TO DO – Once you reach the line containing "(280, 398) = (751, 414): none -> brown pot" in the data below, restate each line word for word up to and including the one containing "(773, 342) = (609, 151): red".

Scene change data:
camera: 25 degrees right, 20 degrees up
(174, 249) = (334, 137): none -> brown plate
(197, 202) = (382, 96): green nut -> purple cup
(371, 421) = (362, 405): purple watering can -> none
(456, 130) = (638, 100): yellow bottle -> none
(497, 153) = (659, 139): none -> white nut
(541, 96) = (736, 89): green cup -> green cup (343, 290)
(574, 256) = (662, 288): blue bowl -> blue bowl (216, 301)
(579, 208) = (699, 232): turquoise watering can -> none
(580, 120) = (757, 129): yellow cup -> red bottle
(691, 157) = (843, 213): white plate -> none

* * *

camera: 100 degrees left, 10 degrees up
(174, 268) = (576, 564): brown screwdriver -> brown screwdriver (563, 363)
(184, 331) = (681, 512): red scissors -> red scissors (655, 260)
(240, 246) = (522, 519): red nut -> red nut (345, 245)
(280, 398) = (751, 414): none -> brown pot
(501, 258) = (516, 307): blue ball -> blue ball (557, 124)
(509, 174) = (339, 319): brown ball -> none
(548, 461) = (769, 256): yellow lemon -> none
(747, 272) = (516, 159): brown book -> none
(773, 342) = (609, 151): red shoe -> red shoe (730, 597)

OUTPUT FOR THIS EXERCISE –
(280, 398) = (751, 414): none -> brown pot
(501, 258) = (516, 307): blue ball -> blue ball (557, 124)
(509, 174) = (339, 319): brown ball -> none
(548, 461) = (769, 256): yellow lemon -> none
(747, 272) = (516, 159): brown book -> none
(773, 342) = (609, 151): red shoe -> red shoe (730, 597)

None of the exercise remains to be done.